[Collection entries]
• • • • •

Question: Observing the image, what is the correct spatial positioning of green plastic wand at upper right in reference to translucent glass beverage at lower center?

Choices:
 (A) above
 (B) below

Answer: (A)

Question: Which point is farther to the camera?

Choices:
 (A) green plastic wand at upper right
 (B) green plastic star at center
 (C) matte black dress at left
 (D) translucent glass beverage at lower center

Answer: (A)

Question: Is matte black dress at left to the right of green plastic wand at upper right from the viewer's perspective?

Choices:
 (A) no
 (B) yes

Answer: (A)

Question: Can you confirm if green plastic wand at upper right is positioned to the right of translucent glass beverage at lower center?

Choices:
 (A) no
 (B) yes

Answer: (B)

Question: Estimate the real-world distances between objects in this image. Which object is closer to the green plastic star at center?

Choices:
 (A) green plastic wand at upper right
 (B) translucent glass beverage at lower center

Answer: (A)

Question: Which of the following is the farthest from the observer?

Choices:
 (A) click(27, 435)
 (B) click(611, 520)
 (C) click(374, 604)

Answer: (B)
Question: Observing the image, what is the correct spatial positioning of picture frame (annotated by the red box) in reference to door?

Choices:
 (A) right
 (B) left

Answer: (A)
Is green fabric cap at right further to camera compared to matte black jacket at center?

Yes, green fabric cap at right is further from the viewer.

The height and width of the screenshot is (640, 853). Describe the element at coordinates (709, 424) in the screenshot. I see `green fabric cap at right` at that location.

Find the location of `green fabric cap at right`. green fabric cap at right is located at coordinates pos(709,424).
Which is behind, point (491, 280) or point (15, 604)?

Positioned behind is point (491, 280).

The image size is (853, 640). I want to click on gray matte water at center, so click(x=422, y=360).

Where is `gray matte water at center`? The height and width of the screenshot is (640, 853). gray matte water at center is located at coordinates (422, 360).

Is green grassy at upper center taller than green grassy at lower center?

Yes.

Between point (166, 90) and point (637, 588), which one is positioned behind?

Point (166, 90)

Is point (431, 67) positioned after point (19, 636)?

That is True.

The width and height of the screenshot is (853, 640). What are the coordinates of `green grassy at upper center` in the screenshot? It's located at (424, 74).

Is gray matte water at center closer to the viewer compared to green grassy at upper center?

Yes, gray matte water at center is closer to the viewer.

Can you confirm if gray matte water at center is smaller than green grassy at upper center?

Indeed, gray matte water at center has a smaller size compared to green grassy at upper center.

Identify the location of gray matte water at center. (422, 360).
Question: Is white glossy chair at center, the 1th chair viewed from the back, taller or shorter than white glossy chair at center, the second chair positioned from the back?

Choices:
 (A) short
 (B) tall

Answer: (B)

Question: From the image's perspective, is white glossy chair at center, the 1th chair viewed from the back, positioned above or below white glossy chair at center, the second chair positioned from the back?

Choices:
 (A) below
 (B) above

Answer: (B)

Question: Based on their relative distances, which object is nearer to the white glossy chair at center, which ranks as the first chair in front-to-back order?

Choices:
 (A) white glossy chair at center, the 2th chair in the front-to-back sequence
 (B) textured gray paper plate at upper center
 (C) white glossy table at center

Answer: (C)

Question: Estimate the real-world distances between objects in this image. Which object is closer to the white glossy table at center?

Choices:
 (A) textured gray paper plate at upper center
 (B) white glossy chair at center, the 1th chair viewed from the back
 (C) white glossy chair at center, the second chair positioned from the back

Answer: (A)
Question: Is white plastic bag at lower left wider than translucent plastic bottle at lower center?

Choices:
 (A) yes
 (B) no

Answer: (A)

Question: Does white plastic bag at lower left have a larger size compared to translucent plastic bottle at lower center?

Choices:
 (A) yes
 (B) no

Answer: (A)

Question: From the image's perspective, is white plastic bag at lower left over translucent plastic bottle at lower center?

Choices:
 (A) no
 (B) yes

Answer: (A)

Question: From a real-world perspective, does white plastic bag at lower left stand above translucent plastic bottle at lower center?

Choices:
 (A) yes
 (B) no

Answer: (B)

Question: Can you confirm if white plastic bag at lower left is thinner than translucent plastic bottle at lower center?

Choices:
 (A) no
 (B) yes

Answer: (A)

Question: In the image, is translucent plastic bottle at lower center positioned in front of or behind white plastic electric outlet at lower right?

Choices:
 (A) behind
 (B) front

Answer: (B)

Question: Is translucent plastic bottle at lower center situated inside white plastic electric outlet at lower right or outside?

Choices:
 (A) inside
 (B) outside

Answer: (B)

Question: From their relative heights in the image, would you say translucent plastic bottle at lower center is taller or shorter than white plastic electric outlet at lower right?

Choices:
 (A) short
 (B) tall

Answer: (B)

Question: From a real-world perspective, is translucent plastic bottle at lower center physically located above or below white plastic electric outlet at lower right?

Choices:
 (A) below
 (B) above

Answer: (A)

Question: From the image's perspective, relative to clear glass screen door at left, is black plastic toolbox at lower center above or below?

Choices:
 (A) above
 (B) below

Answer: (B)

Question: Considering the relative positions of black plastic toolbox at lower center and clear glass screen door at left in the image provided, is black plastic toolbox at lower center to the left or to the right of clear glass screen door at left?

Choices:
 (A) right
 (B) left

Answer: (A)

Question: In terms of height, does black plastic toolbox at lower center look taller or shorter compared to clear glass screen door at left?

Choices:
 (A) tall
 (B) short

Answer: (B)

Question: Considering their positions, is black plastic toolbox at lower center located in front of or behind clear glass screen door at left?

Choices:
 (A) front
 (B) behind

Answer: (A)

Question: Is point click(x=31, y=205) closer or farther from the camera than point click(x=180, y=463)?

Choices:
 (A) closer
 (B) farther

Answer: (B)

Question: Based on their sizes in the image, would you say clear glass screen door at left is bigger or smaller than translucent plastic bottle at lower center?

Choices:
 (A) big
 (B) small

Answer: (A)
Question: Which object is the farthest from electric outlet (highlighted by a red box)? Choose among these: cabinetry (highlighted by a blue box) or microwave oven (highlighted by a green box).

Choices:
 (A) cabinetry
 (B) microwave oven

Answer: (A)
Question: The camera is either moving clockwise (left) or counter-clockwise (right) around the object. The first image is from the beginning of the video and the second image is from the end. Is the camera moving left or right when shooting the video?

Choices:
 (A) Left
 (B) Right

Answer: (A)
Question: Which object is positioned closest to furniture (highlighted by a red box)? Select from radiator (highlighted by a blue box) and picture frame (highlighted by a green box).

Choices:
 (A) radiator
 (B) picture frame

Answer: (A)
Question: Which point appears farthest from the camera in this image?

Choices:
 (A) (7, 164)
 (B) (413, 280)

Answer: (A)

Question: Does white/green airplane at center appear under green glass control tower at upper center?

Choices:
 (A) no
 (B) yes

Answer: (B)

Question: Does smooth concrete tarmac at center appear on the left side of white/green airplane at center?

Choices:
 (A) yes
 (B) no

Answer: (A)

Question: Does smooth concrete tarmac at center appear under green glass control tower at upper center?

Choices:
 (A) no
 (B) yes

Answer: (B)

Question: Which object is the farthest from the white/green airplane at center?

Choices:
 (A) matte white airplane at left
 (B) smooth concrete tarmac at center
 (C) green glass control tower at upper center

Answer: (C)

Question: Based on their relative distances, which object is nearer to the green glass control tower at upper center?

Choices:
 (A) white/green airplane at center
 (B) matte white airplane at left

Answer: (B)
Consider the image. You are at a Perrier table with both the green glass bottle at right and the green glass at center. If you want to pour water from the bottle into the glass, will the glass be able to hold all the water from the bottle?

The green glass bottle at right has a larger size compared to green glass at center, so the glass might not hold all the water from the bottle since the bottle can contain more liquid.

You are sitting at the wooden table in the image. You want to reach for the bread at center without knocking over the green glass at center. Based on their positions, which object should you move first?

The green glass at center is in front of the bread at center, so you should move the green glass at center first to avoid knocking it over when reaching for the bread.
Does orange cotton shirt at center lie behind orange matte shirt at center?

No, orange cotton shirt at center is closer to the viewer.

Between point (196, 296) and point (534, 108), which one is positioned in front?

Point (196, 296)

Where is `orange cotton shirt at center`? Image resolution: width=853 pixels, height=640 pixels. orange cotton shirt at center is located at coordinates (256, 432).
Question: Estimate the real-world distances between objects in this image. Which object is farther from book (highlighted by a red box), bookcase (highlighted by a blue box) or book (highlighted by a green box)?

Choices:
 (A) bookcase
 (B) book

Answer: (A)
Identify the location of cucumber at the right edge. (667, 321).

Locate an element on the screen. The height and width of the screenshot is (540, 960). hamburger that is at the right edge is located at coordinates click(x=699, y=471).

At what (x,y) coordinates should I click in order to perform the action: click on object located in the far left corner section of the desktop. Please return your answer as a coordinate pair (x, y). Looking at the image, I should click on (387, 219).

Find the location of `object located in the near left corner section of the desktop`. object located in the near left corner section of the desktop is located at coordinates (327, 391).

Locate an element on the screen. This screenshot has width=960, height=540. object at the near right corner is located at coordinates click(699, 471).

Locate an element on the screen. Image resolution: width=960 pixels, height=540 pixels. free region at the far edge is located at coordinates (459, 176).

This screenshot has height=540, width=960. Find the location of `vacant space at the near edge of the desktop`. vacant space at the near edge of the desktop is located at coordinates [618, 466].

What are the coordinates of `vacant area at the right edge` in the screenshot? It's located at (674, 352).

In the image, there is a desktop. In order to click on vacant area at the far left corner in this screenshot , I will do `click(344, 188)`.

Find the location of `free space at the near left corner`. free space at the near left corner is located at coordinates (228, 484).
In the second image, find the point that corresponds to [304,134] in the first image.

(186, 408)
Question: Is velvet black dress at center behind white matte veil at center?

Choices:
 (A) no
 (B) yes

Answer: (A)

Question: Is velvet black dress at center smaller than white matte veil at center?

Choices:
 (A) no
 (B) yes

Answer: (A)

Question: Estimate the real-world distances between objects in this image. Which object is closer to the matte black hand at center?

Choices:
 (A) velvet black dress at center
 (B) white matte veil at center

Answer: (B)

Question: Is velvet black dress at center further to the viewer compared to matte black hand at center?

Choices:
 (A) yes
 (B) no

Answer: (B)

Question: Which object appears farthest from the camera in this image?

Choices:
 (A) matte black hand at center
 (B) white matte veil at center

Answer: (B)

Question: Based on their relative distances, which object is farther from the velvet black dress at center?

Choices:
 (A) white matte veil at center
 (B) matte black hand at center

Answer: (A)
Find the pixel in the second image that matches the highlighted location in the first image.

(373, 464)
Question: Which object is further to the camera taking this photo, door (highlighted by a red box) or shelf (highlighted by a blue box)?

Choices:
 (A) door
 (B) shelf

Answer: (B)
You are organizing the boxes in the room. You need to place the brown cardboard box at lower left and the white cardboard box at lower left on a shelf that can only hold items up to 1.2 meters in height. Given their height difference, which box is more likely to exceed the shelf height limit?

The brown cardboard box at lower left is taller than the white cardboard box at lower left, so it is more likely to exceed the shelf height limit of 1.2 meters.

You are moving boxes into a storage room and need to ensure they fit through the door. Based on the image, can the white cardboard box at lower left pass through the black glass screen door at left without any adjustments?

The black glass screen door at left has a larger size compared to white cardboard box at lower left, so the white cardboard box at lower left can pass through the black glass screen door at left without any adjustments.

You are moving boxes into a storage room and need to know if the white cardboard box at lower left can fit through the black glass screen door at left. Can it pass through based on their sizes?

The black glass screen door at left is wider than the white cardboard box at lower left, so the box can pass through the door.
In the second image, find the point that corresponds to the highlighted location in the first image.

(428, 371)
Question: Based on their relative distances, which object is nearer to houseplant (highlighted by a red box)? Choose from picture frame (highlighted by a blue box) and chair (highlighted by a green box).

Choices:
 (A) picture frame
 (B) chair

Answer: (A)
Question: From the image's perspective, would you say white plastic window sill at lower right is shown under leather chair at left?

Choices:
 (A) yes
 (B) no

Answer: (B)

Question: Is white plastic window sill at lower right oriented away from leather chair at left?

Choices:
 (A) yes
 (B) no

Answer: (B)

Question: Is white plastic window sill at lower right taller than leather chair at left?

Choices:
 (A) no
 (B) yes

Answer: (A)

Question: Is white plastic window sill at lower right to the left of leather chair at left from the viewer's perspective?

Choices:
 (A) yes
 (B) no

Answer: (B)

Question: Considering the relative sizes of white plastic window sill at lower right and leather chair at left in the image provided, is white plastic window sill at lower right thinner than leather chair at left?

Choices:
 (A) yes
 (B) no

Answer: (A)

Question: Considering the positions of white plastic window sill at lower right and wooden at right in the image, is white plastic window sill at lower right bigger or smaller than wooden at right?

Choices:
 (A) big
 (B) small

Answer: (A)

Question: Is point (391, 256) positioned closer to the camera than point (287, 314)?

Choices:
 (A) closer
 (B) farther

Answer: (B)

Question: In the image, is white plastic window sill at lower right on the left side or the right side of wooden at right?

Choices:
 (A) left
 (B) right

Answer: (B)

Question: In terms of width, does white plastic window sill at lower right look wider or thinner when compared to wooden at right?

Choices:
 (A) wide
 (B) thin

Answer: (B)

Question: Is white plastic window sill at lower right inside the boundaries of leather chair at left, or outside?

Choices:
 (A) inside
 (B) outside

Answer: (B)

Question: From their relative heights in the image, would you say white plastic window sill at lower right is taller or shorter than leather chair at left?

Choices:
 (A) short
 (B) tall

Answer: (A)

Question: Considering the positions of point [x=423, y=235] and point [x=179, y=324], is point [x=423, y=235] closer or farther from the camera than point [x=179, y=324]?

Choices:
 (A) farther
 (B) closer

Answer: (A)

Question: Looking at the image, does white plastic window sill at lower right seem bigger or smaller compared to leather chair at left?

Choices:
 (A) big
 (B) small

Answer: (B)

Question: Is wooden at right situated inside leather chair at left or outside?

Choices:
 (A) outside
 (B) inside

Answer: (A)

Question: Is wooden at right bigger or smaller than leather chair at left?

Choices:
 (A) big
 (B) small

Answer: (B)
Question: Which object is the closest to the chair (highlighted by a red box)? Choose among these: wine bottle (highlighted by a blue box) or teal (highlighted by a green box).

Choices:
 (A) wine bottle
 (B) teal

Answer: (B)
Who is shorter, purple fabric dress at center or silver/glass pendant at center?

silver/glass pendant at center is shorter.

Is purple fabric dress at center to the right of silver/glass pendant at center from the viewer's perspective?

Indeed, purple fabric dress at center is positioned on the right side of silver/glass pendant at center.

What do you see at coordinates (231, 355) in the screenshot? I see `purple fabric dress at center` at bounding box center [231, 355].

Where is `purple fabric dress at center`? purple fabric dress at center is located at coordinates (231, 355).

• • • • •

The exercise: Reproduce verbatim the lines of the material from the one containing "table at center?" through the one containing "(C) white glossy chair", including both of those lines.

Solution to this exercise:
Question: Estimate the real-world distances between objects in this image. Which object is closer to the white glossy table at center?

Choices:
 (A) textured gray paper plate at upper center
 (B) white glossy chair at center, the 1th chair viewed from the back
 (C) white glossy chair at center, the second chair positioned from the back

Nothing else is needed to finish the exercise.